**The task:**
Any images in the records should be skipped; transcribe the rest exactly.

**Exercise inputs:**
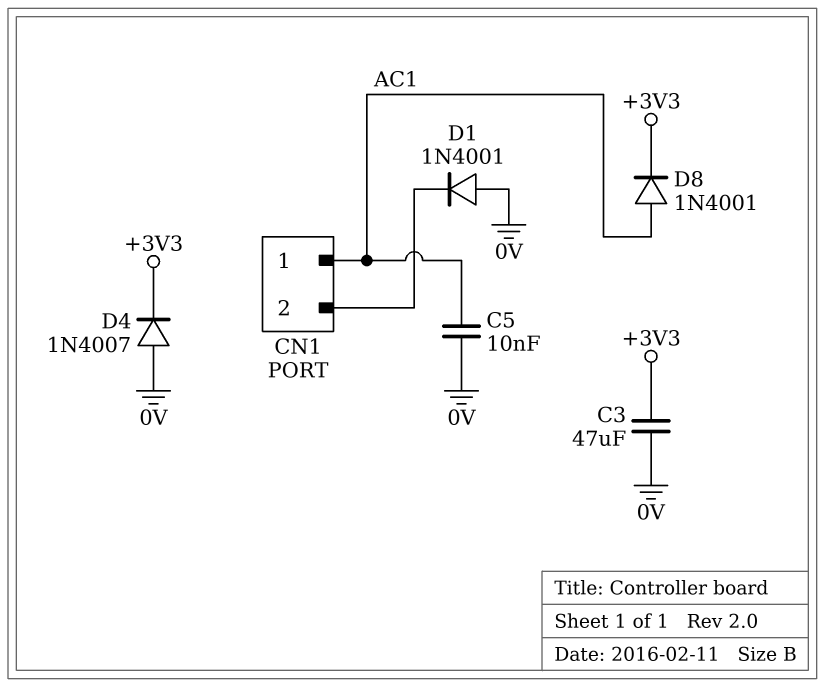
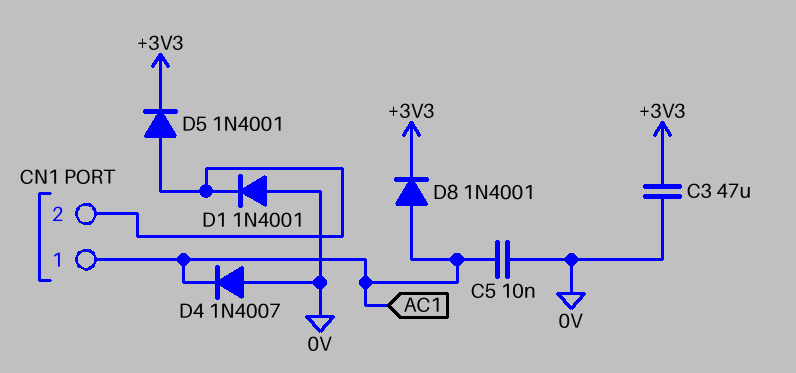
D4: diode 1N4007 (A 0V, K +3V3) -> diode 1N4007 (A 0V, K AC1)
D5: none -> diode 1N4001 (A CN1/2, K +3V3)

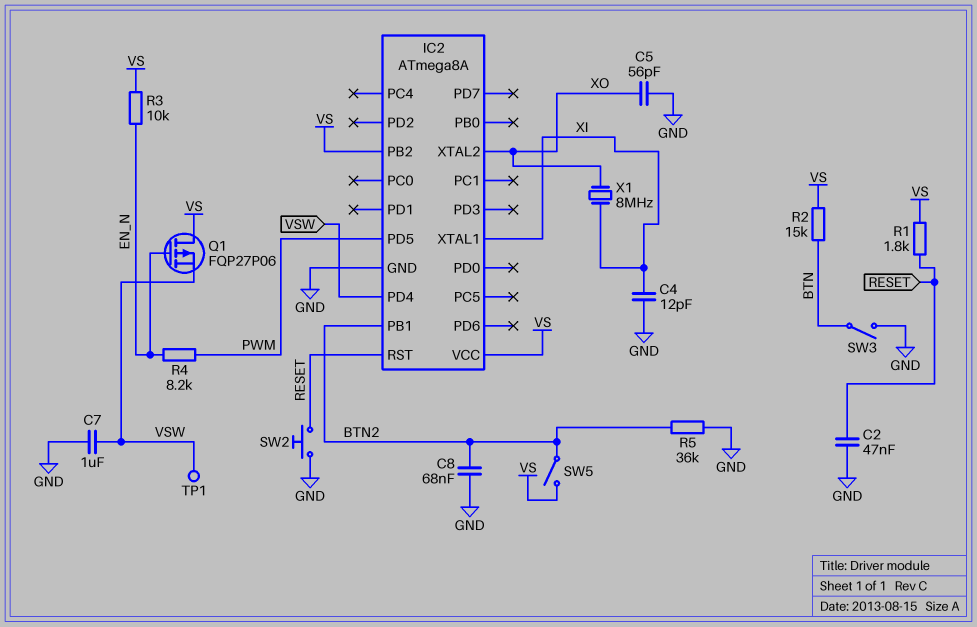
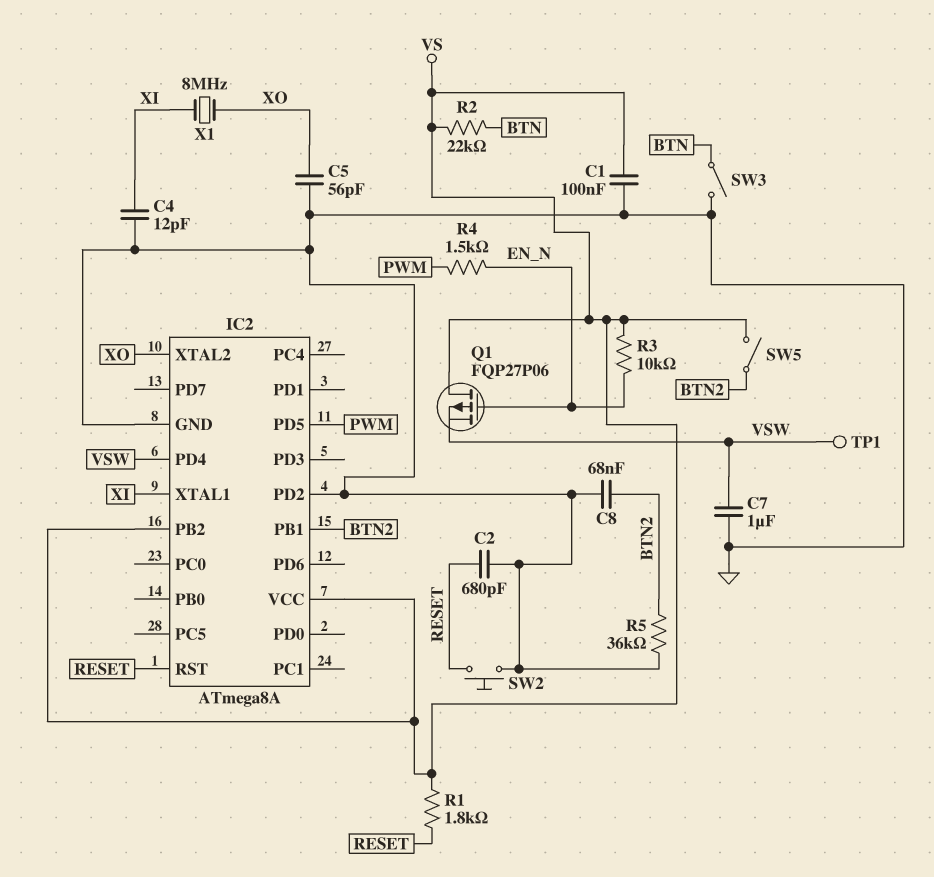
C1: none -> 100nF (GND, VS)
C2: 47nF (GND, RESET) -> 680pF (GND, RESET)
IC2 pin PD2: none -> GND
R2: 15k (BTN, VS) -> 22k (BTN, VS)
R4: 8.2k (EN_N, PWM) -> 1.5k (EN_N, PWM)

**Answer space:**
D4: diode 1N4007 (A 0V, K +3V3) -> diode 1N4007 (A 0V, K AC1)
D5: none -> diode 1N4001 (A CN1/2, K +3V3)

C1: none -> 100nF (GND, VS)
C2: 47nF (GND, RESET) -> 680pF (GND, RESET)
IC2 pin PD2: none -> GND
R2: 15k (BTN, VS) -> 22k (BTN, VS)
R4: 8.2k (EN_N, PWM) -> 1.5k (EN_N, PWM)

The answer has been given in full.